▶ RECORDS PROVIDED
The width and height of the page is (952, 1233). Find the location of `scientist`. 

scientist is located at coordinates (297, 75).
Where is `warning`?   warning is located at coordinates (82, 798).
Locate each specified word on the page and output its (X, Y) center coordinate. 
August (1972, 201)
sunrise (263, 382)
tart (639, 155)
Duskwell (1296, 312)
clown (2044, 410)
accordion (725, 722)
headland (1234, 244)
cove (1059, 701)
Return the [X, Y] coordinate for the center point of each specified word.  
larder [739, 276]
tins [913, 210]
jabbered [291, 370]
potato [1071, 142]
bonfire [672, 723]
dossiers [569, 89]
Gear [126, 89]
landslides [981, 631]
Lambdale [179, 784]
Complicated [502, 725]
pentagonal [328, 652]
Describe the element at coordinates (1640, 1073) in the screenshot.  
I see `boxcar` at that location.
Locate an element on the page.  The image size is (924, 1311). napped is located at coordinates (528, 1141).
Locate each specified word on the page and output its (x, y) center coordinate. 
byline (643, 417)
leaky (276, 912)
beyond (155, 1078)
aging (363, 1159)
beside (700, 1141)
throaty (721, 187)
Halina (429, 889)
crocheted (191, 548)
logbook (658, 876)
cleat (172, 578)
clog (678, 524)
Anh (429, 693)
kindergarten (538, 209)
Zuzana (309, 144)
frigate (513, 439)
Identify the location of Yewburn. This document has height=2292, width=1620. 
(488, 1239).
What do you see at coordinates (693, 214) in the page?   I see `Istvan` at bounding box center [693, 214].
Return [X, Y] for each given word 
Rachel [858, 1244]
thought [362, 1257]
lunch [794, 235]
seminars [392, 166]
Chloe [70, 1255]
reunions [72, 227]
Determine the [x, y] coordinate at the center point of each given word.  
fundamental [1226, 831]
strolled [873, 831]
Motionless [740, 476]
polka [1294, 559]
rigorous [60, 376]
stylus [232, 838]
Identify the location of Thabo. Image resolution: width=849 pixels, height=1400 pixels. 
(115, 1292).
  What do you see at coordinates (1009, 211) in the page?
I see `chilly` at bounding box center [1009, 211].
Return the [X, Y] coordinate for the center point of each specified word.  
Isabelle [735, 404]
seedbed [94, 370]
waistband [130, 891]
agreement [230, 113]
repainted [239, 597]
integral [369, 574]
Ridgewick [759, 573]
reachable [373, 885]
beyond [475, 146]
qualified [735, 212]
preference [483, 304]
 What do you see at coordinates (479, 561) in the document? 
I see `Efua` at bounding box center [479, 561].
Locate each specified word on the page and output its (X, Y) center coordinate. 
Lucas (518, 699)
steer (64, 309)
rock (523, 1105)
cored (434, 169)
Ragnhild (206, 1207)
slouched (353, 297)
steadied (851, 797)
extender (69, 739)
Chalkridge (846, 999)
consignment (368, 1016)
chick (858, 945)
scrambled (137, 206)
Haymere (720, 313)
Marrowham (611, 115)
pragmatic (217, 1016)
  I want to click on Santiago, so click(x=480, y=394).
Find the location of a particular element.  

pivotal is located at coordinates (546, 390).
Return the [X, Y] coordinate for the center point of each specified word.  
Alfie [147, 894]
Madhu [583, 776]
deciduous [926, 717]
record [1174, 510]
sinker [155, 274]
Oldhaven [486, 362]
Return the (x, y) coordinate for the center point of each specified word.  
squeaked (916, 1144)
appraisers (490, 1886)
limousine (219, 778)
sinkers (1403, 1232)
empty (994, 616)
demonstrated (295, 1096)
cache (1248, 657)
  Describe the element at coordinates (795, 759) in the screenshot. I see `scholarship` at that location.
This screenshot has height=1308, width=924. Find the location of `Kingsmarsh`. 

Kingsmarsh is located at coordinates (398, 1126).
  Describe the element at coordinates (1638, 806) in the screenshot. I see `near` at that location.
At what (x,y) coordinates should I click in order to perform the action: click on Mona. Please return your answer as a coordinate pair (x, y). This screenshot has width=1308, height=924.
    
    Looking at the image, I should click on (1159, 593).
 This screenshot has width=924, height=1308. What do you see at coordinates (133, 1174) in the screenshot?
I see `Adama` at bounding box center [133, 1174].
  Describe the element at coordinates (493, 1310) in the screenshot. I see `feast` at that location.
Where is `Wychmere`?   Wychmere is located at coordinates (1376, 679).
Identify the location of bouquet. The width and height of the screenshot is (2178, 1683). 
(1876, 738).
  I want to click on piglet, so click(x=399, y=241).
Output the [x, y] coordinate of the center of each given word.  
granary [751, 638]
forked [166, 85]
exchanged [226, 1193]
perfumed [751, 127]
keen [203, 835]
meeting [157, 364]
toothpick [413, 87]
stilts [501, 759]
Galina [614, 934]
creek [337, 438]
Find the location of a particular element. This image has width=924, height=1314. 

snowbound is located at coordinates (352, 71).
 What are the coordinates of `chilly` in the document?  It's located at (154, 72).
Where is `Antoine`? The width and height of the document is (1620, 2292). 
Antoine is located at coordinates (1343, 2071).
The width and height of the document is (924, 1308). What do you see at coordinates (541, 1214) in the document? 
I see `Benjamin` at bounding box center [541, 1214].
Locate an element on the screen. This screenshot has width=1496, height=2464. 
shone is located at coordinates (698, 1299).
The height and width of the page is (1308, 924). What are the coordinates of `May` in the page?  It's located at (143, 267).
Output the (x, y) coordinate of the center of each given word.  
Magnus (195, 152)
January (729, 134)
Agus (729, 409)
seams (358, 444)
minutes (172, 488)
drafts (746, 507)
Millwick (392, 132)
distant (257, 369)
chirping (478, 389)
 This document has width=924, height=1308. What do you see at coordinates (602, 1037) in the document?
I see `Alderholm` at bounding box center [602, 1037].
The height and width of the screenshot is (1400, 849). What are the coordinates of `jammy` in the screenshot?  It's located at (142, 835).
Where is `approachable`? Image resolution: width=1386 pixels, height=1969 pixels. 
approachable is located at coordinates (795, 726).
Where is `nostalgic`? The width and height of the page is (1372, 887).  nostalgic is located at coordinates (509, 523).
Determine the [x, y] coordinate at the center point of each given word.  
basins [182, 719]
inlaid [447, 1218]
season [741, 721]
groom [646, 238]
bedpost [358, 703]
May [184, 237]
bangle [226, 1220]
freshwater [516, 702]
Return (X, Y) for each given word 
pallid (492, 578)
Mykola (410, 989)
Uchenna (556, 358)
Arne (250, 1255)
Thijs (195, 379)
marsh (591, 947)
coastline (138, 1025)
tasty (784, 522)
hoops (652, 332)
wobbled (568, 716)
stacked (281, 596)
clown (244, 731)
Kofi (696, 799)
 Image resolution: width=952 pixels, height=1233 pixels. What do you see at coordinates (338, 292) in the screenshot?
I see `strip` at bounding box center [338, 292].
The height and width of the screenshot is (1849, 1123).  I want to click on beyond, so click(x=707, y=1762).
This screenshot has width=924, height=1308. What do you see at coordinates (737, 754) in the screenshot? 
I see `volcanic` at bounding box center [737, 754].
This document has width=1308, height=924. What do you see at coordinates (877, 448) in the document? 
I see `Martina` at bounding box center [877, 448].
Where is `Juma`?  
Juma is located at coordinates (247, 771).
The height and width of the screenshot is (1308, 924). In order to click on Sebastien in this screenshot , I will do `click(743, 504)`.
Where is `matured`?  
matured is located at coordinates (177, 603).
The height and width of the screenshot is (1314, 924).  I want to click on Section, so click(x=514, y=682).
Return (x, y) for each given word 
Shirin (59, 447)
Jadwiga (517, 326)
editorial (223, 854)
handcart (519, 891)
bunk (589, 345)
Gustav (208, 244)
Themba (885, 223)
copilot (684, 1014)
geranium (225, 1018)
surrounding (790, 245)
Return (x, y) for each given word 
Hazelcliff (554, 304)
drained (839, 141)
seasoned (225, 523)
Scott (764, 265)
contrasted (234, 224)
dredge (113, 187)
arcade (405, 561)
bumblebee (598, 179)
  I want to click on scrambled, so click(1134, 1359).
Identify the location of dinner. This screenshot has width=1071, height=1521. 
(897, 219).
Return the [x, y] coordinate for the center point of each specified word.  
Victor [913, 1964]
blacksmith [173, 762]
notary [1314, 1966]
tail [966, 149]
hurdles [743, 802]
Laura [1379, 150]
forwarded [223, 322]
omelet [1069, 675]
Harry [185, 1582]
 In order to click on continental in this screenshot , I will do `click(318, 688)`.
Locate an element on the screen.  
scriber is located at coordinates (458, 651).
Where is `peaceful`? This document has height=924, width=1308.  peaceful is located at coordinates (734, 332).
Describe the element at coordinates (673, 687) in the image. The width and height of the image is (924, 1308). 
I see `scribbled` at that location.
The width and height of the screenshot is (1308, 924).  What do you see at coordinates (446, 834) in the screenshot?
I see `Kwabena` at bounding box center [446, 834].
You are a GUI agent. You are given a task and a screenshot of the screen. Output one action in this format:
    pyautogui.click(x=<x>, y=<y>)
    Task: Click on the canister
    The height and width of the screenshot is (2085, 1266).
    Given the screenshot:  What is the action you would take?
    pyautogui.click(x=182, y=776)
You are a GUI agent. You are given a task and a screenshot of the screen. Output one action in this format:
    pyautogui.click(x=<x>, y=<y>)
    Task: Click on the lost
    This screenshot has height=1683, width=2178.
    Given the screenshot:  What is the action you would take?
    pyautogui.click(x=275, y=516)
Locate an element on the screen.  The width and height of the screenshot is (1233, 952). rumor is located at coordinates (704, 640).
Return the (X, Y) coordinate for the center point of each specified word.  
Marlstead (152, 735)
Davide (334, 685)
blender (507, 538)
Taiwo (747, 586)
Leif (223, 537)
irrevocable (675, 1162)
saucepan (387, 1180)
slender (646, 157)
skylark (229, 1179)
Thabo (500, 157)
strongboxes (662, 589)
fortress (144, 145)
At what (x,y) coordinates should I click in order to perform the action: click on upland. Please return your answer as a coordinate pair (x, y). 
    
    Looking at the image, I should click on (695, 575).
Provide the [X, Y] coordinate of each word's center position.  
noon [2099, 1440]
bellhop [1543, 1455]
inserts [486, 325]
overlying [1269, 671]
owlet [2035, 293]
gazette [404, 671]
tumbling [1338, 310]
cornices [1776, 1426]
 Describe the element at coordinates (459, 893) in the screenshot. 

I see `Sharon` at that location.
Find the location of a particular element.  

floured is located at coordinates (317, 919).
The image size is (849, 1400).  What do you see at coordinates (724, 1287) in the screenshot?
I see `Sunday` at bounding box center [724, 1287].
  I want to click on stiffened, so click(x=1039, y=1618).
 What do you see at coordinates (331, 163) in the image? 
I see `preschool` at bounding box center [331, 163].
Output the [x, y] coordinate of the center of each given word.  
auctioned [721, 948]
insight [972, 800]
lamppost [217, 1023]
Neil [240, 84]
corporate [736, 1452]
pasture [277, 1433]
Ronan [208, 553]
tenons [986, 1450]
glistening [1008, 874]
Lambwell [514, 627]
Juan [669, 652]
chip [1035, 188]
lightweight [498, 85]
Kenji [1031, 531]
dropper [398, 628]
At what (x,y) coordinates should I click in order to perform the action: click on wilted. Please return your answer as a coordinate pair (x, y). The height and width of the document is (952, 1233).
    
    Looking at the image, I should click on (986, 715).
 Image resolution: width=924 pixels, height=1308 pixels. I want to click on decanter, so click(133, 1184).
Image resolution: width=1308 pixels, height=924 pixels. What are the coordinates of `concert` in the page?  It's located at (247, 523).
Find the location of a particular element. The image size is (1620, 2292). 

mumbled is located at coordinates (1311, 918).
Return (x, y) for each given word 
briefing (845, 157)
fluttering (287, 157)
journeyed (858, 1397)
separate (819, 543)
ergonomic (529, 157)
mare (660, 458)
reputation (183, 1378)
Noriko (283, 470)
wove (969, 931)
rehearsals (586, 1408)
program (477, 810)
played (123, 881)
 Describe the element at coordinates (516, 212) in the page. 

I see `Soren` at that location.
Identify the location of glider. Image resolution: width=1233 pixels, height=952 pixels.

▶ WHAT YOU HAVE TO DO
Recast the lines of the listing above, starting at the line containing "Anh (429, 693)" and ending at the line containing "pivotal is located at coordinates (546, 390).", as a JSON array of strings with one string per line and no blank lines.

▶ REPLY
[
  "Anh (429, 693)",
  "kindergarten (538, 209)",
  "Zuzana (309, 144)",
  "frigate (513, 439)",
  "Identify the location of Yewburn. This document has height=2292, width=1620. ",
  "(488, 1239).",
  "What do you see at coordinates (693, 214) in the page?   I see `Istvan` at bounding box center [693, 214].",
  "Return [X, Y] for each given word ",
  "Rachel [858, 1244]",
  "thought [362, 1257]",
  "lunch [794, 235]",
  "seminars [392, 166]",
  "Chloe [70, 1255]",
  "reunions [72, 227]",
  "Determine the [x, y] coordinate at the center point of each given word.  ",
  "fundamental [1226, 831]",
  "strolled [873, 831]",
  "Motionless [740, 476]",
  "polka [1294, 559]",
  "rigorous [60, 376]",
  "stylus [232, 838]",
  "Identify the location of Thabo. Image resolution: width=849 pixels, height=1400 pixels. ",
  "(115, 1292).",
  "  What do you see at coordinates (1009, 211) in the page?",
  "I see `chilly` at bounding box center [1009, 211].",
  "Return the [X, Y] coordinate for the center point of each specified word.  ",
  "Isabelle [735, 404]",
  "seedbed [94, 370]",
  "waistband [130, 891]",
  "agreement [230, 113]",
  "repainted [239, 597]",
  "integral [369, 574]",
  "Ridgewick [759, 573]",
  "reachable [373, 885]",
  "beyond [475, 146]",
  "qualified [735, 212]",
  "preference [483, 304]",
  " What do you see at coordinates (479, 561) in the document? ",
  "I see `Efua` at bounding box center [479, 561].",
  "Locate each specified word on the page and output its (X, Y) center coordinate. ",
  "Lucas (518, 699)",
  "steer (64, 309)",
  "rock (523, 1105)",
  "cored (434, 169)",
  "Ragnhild (206, 1207)",
  "slouched (353, 297)",
  "steadied (851, 797)",
  "extender (69, 739)",
  "Chalkridge (846, 999)",
  "consignment (368, 1016)",
  "chick (858, 945)",
  "scrambled (137, 206)",
  "Haymere (720, 313)",
  "Marrowham (611, 115)",
  "pragmatic (217, 1016)",
  "  I want to click on Santiago, so click(x=480, y=394).",
  "Find the location of a particular element.  ",
  "pivotal is located at coordinates (546, 390)."
]